Assigned task =>
Your task is to copy the stretch of lines in the records below that begins with the line containing "(293, 239) = (310, 415): green" and ends with the line containing "(367, 498) = (633, 607): blue", exactly as written, with nothing added.

Input =>
================================

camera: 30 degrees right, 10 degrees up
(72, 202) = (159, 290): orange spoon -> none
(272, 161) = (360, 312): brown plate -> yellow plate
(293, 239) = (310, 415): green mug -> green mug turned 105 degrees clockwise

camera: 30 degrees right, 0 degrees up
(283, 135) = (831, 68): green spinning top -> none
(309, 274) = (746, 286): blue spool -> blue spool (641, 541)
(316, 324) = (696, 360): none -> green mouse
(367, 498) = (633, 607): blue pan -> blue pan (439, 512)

================================

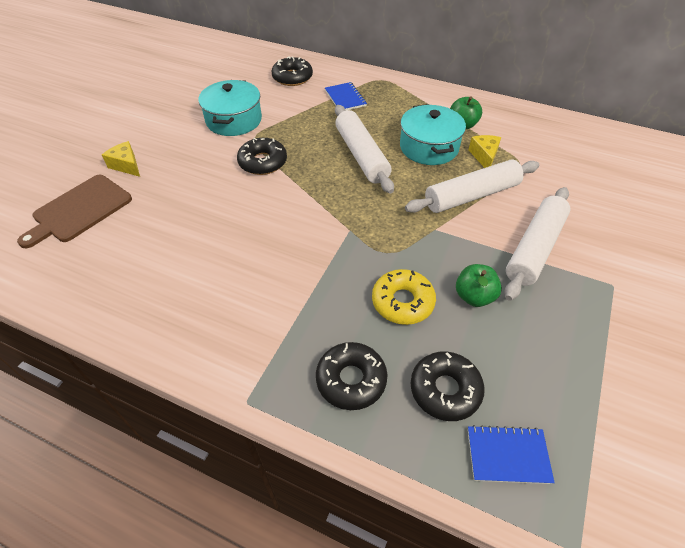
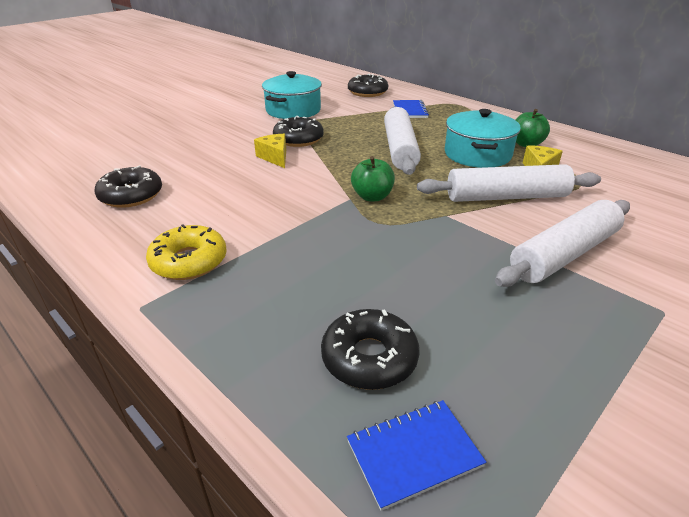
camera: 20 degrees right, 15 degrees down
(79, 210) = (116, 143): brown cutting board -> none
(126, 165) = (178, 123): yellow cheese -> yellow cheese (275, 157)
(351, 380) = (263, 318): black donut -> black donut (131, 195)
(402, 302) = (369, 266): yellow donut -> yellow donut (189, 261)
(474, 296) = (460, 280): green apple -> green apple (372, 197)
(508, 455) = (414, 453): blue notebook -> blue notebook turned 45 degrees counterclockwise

================================

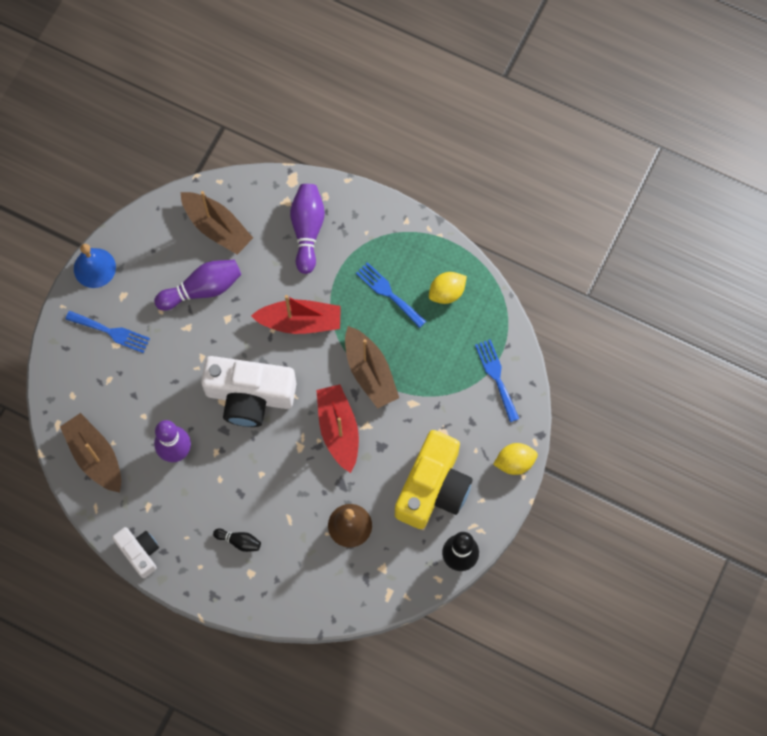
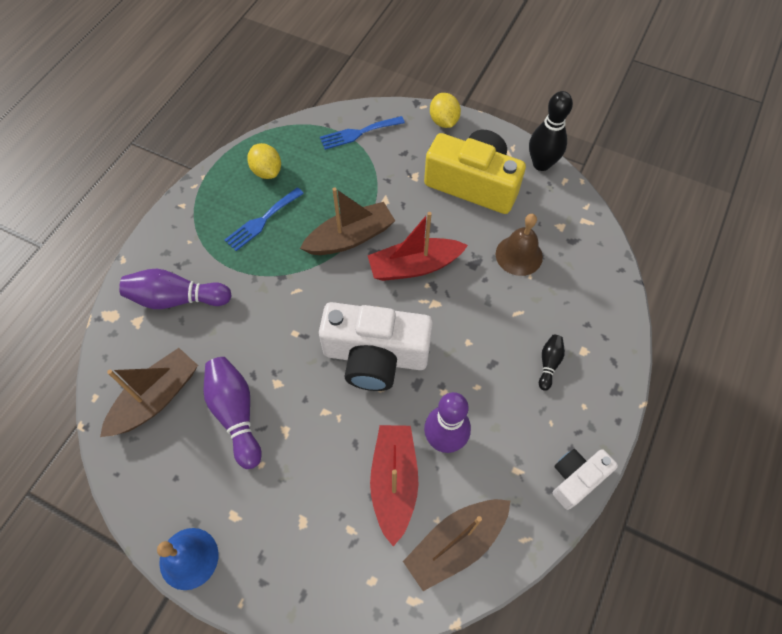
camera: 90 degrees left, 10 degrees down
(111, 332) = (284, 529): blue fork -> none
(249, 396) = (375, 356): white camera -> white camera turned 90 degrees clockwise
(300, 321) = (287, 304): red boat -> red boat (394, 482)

================================

Written reply =>
(293, 239) = (310, 415): green mug -> green mug turned 105 degrees clockwise

camera: 30 degrees right, 0 degrees up
(283, 135) = (831, 68): green spinning top -> none
(309, 274) = (746, 286): blue spool -> blue spool (641, 541)
(316, 324) = (696, 360): none -> green mouse
(367, 498) = (633, 607): blue pan -> blue pan (439, 512)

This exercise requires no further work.